__DIRECTIONS FOR THIS TASK__: Since the pictures are not wanted, retype the listing below exactly and without them.

BEGIN DATA BLOCK

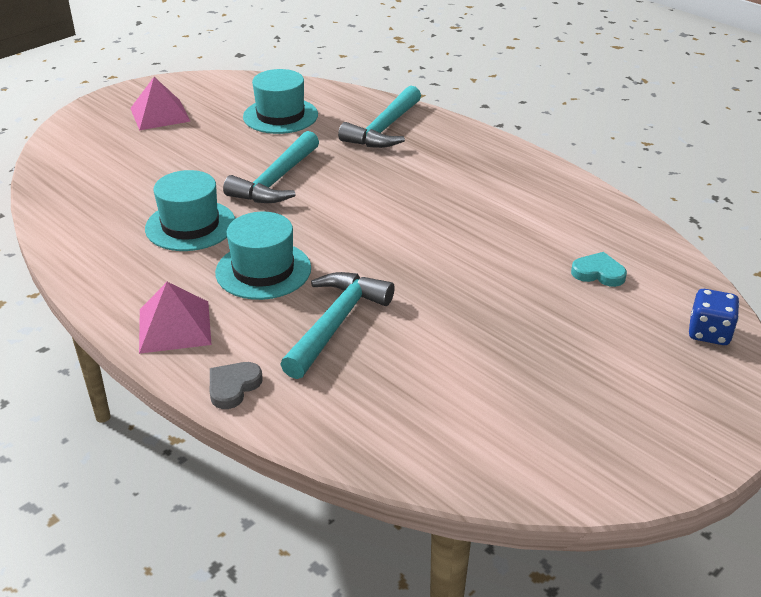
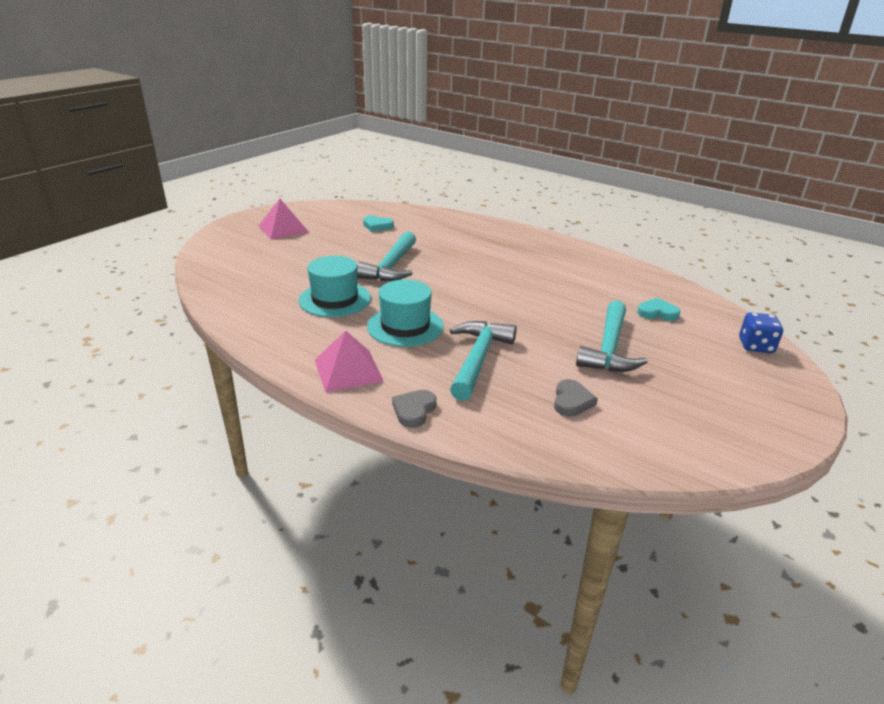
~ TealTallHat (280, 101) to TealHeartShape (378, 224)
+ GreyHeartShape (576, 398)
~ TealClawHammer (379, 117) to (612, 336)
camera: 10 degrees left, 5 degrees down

END DATA BLOCK

__TASK RESPONSE__:
~ TealTallHat (280, 101) to TealHeartShape (378, 224)
+ GreyHeartShape (576, 398)
~ TealClawHammer (379, 117) to (612, 336)
camera: 10 degrees left, 5 degrees down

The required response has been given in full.